§ Task to complete: Copy every record verbatim but exclude the pictures.

§ Given information:
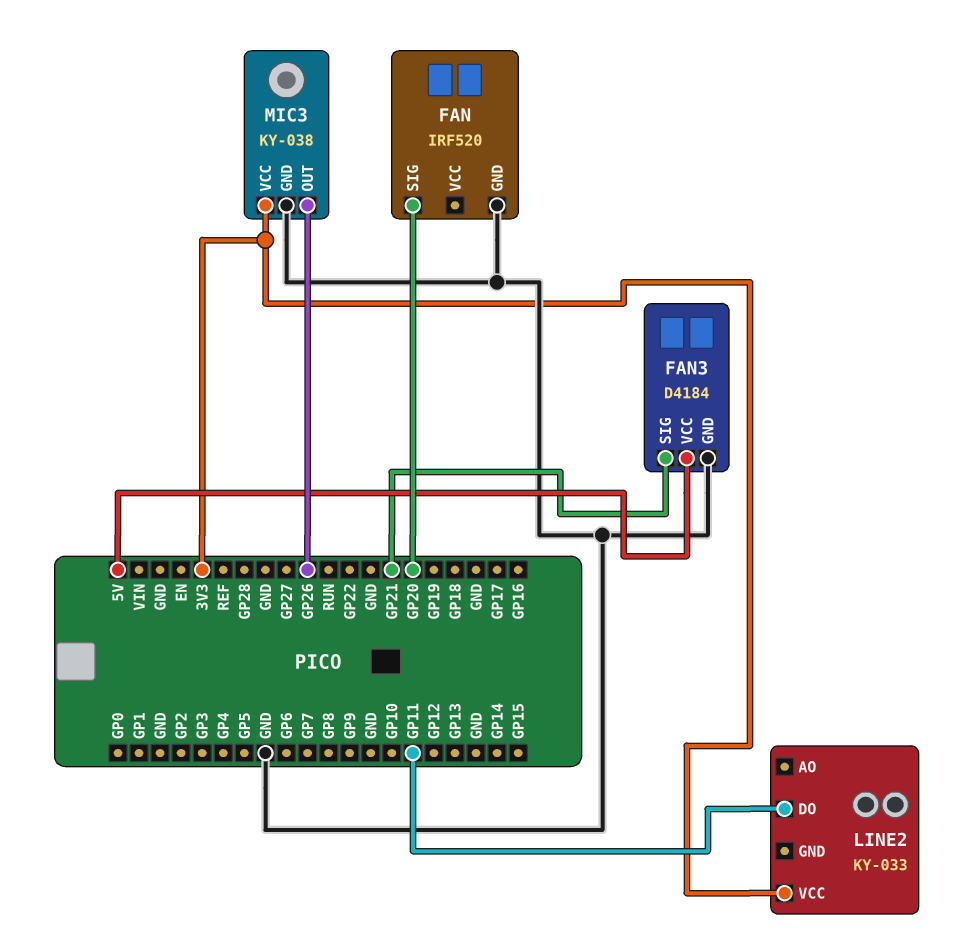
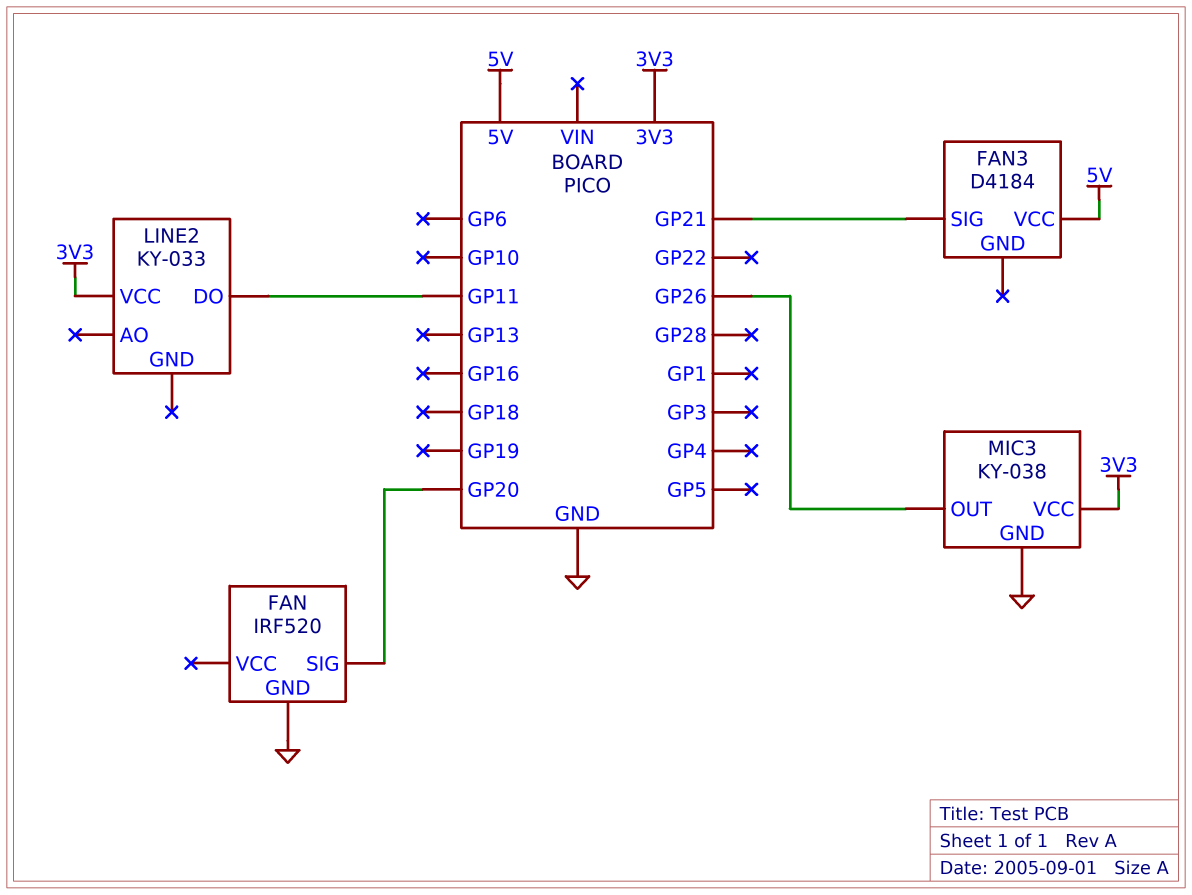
FAN3 pin GND: GND -> none

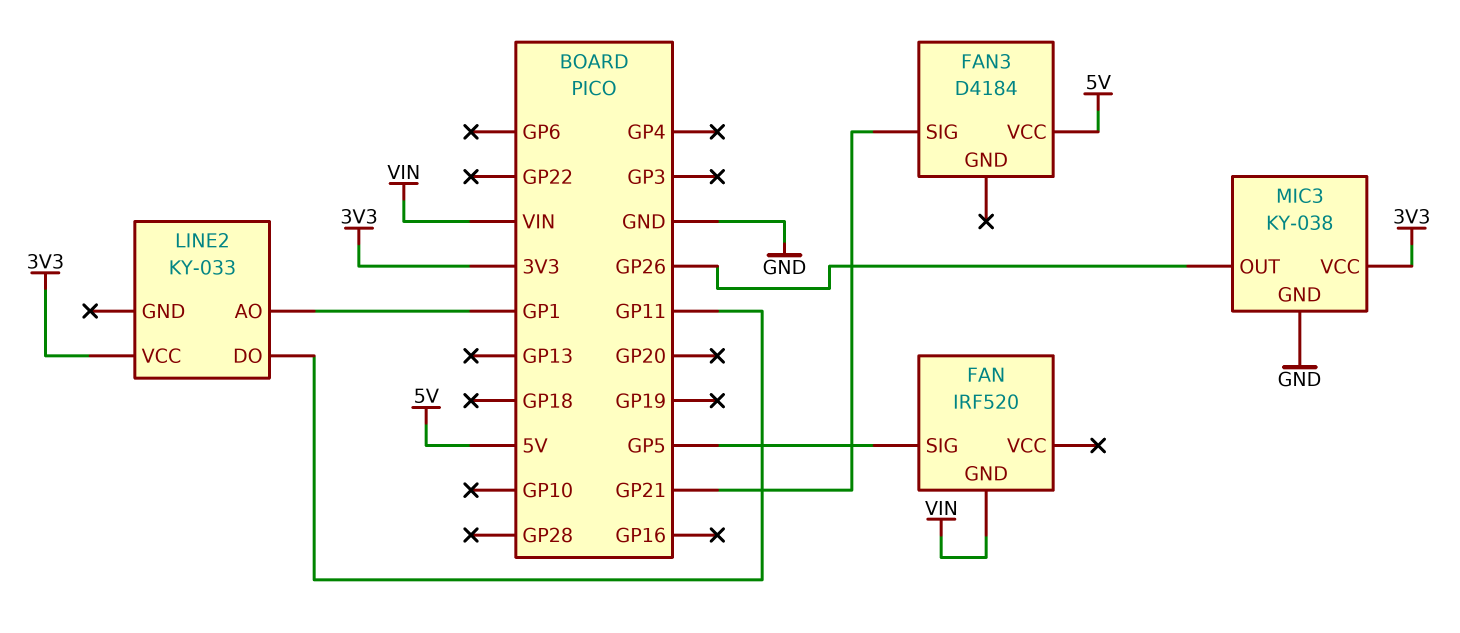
FAN pin GND: GND -> VIN
FAN pin SIG: GP20 -> GP5
LINE2 pin AO: none -> GP1

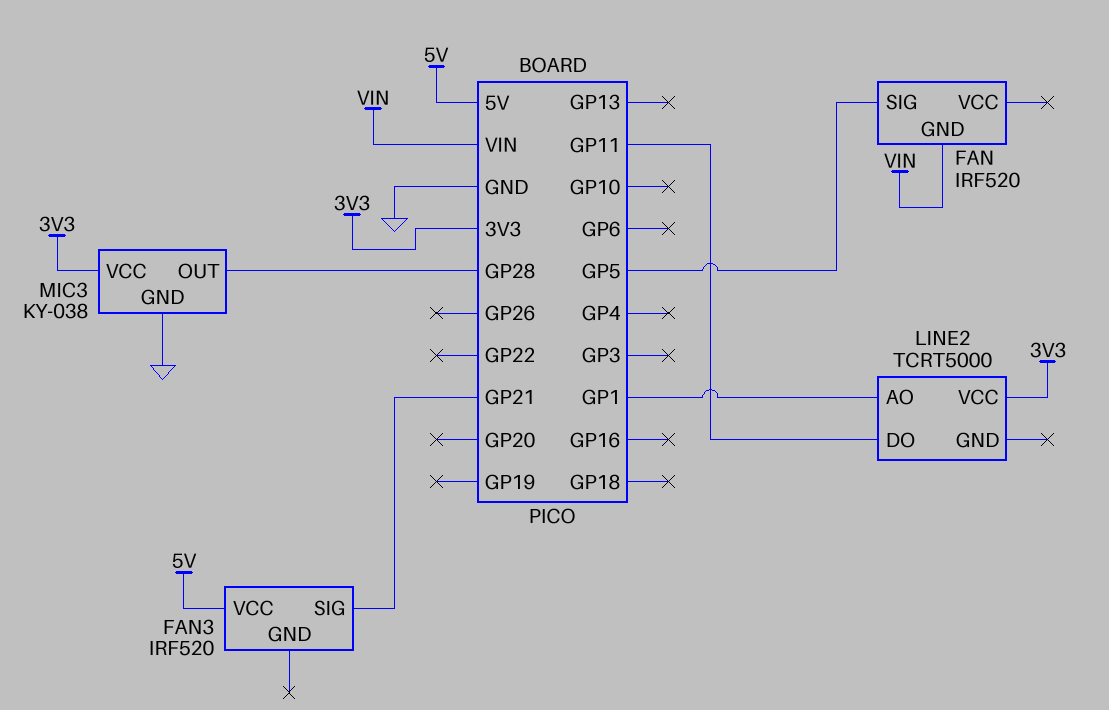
FAN3: D4184 -> IRF520
LINE2: KY-033 -> TCRT5000
MIC3 pin OUT: GP26 -> GP28

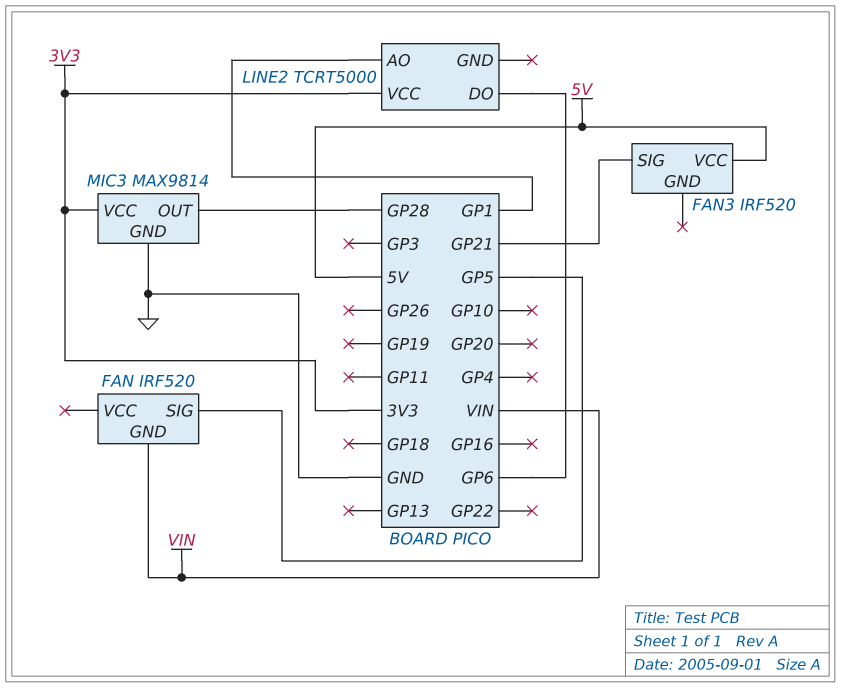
LINE2 pin DO: GP11 -> GP6
MIC3: KY-038 -> MAX9814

§ Solution:
FAN3 pin GND: GND -> none

FAN pin GND: GND -> VIN
FAN pin SIG: GP20 -> GP5
LINE2 pin AO: none -> GP1

FAN3: D4184 -> IRF520
LINE2: KY-033 -> TCRT5000
MIC3 pin OUT: GP26 -> GP28

LINE2 pin DO: GP11 -> GP6
MIC3: KY-038 -> MAX9814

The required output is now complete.